- Opening Delimiter -

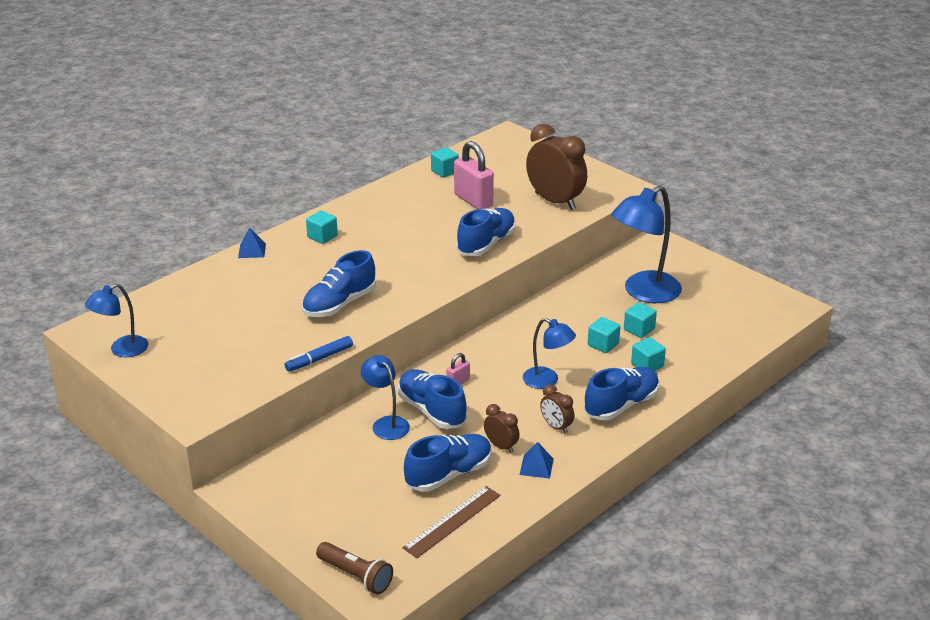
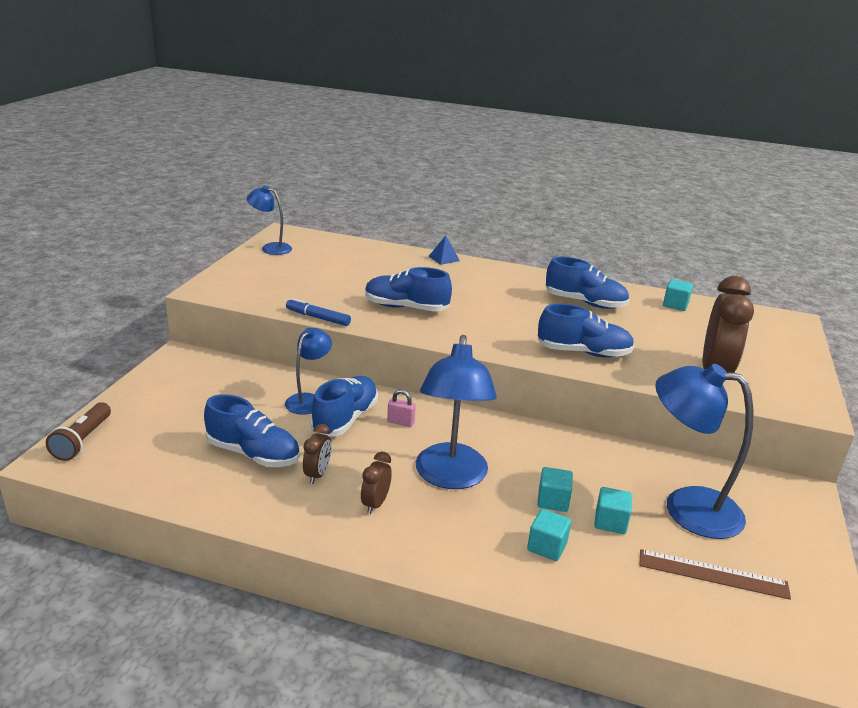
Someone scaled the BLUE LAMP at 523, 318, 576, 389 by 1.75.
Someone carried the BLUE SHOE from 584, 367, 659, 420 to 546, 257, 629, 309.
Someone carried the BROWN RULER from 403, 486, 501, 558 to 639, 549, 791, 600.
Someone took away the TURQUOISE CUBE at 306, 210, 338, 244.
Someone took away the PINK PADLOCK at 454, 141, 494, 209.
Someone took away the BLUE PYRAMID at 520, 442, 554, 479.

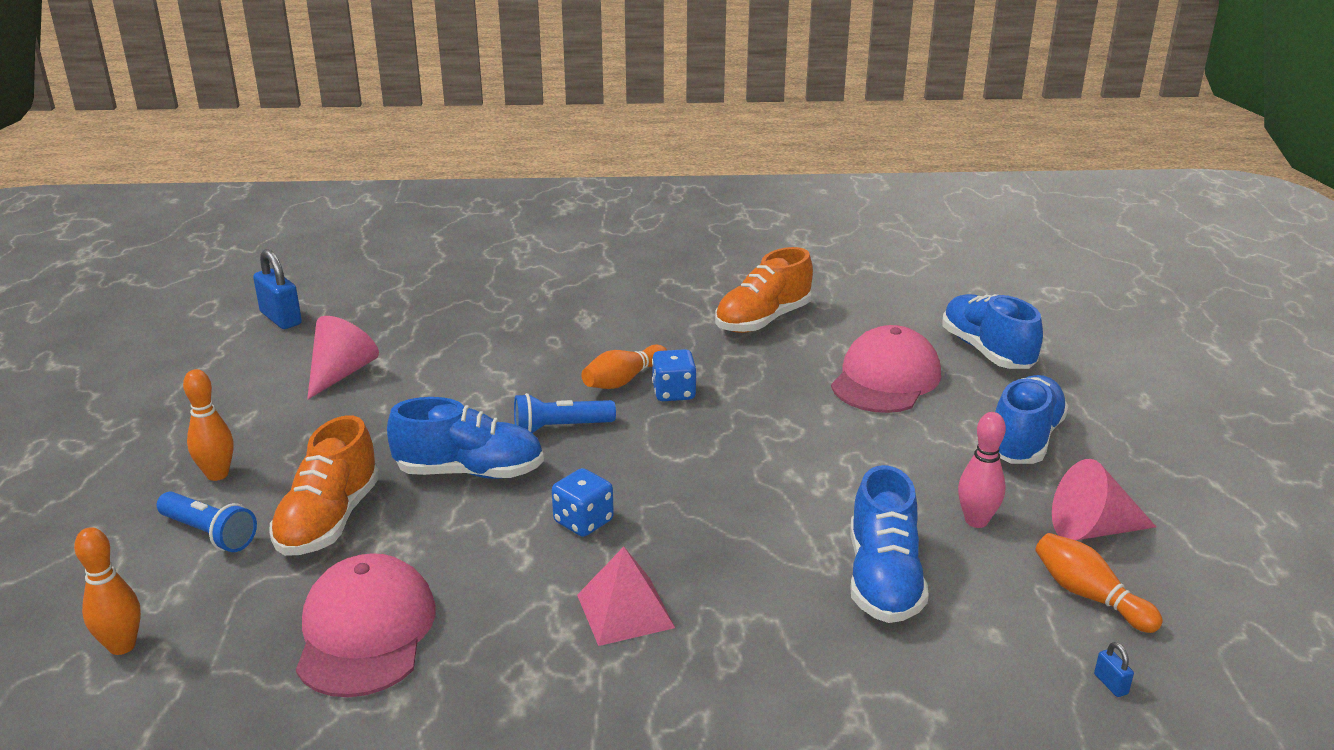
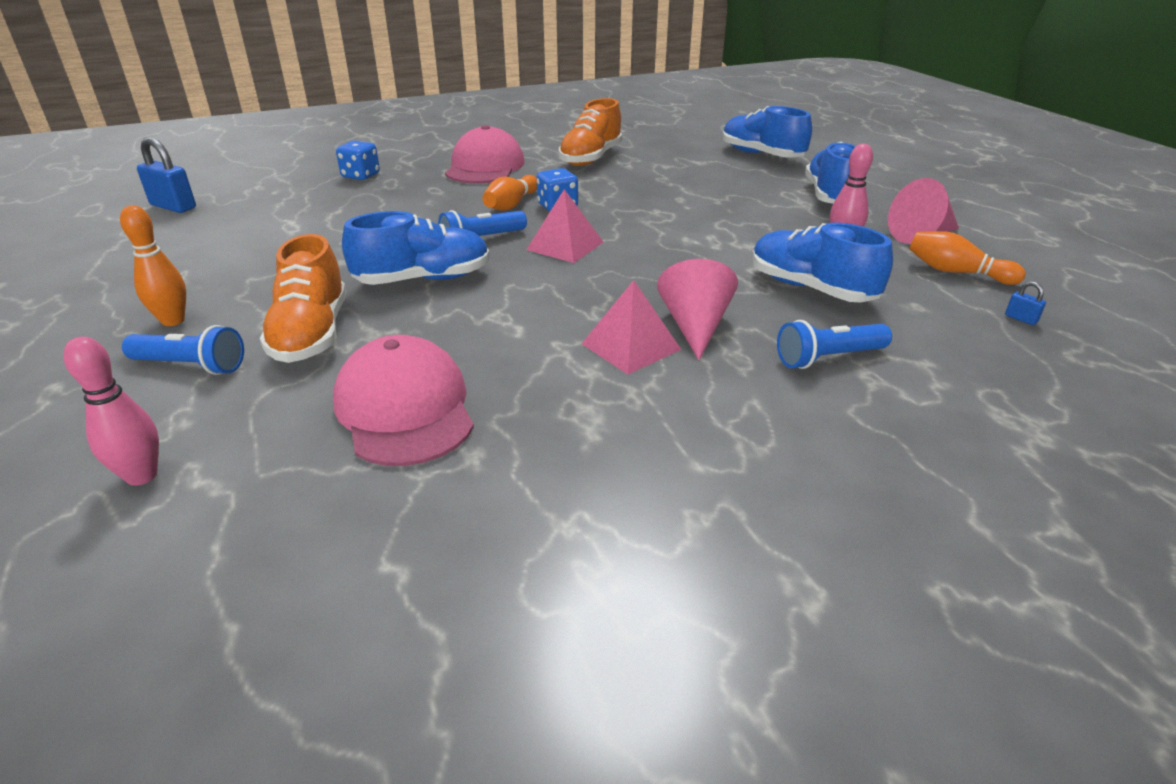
Someone repainted the ORANGE BOWLING PIN at 74, 527, 141, 655, which became the PINK BOWLING PIN at 63, 336, 159, 486.
Someone carried the BLUE DICE from 552, 468, 614, 537 to 336, 141, 380, 180.
Someone carried the PINK CAP from 831, 325, 941, 413 to 445, 125, 525, 184.
Someone put down the PINK PYRAMID at 526, 189, 604, 263.
Someone carried the PINK CONE from 307, 316, 379, 400 to 657, 259, 738, 360.
Someone rotated the BLUE SHOE at 850, 465, 929, 623 by 150 degrees clockwise.
Someone put down the BLUE FLASHLIGHT at 777, 320, 892, 369.

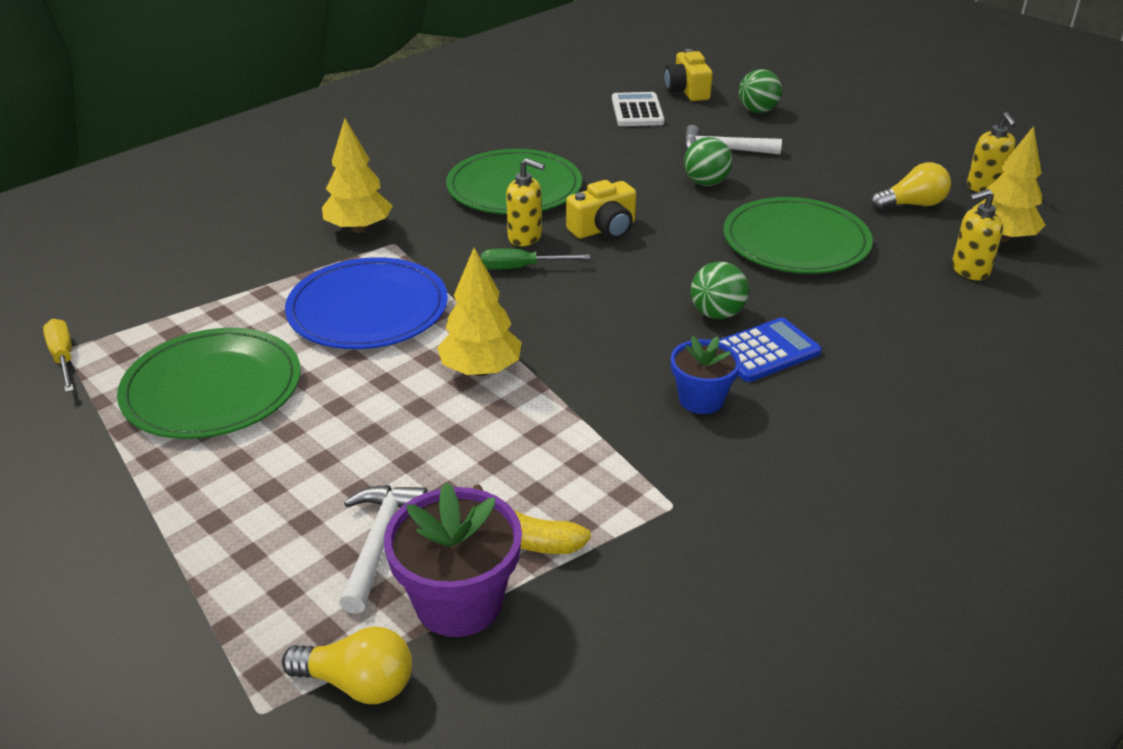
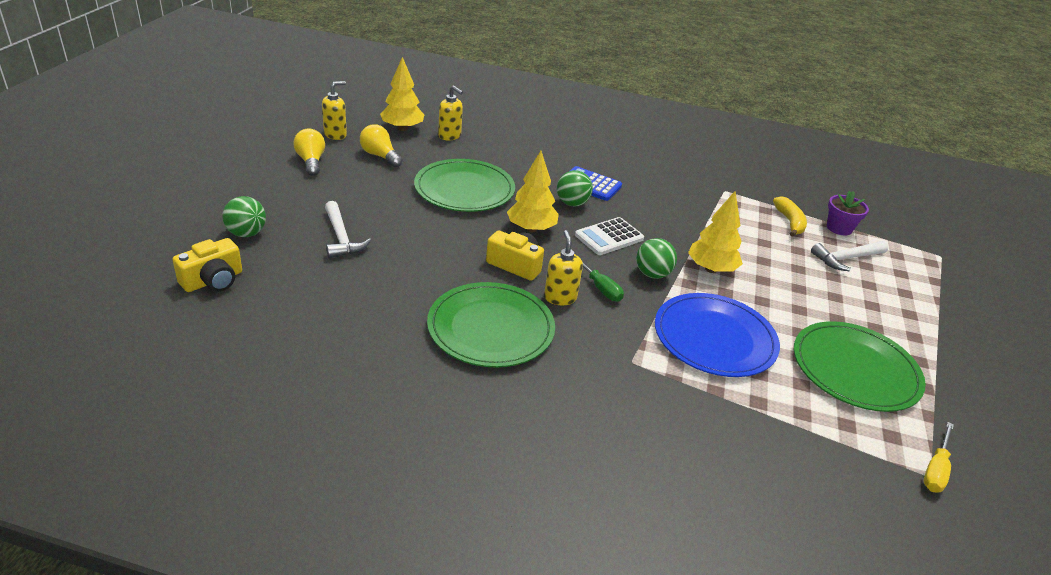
Someone carried the YELLOW LIGHT BULB from 282, 627, 412, 704 to 294, 129, 325, 176.
Someone carried the YELLOW TREE from 322, 118, 392, 233 to 507, 151, 559, 232.
Someone carried the WHITE CALCULATOR from 612, 92, 665, 126 to 575, 217, 644, 255.
Someone carried the GREEN BALL from 684, 137, 732, 186 to 636, 238, 677, 279.
Someone scaled the PURPLE FLOWER POT at 384, 482, 522, 637 by 0.64.
Someone took away the BLUE FLOWER POT at 671, 336, 741, 414.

- Closing Delimiter -

Reproduce exactly the lines above from the one with "Someone carried the BROWN" through the last line of the data, keeping both ends and dropping the pictures.

Someone carried the BROWN RULER from 403, 486, 501, 558 to 639, 549, 791, 600.
Someone took away the TURQUOISE CUBE at 306, 210, 338, 244.
Someone took away the PINK PADLOCK at 454, 141, 494, 209.
Someone took away the BLUE PYRAMID at 520, 442, 554, 479.

Someone repainted the ORANGE BOWLING PIN at 74, 527, 141, 655, which became the PINK BOWLING PIN at 63, 336, 159, 486.
Someone carried the BLUE DICE from 552, 468, 614, 537 to 336, 141, 380, 180.
Someone carried the PINK CAP from 831, 325, 941, 413 to 445, 125, 525, 184.
Someone put down the PINK PYRAMID at 526, 189, 604, 263.
Someone carried the PINK CONE from 307, 316, 379, 400 to 657, 259, 738, 360.
Someone rotated the BLUE SHOE at 850, 465, 929, 623 by 150 degrees clockwise.
Someone put down the BLUE FLASHLIGHT at 777, 320, 892, 369.

Someone carried the YELLOW LIGHT BULB from 282, 627, 412, 704 to 294, 129, 325, 176.
Someone carried the YELLOW TREE from 322, 118, 392, 233 to 507, 151, 559, 232.
Someone carried the WHITE CALCULATOR from 612, 92, 665, 126 to 575, 217, 644, 255.
Someone carried the GREEN BALL from 684, 137, 732, 186 to 636, 238, 677, 279.
Someone scaled the PURPLE FLOWER POT at 384, 482, 522, 637 by 0.64.
Someone took away the BLUE FLOWER POT at 671, 336, 741, 414.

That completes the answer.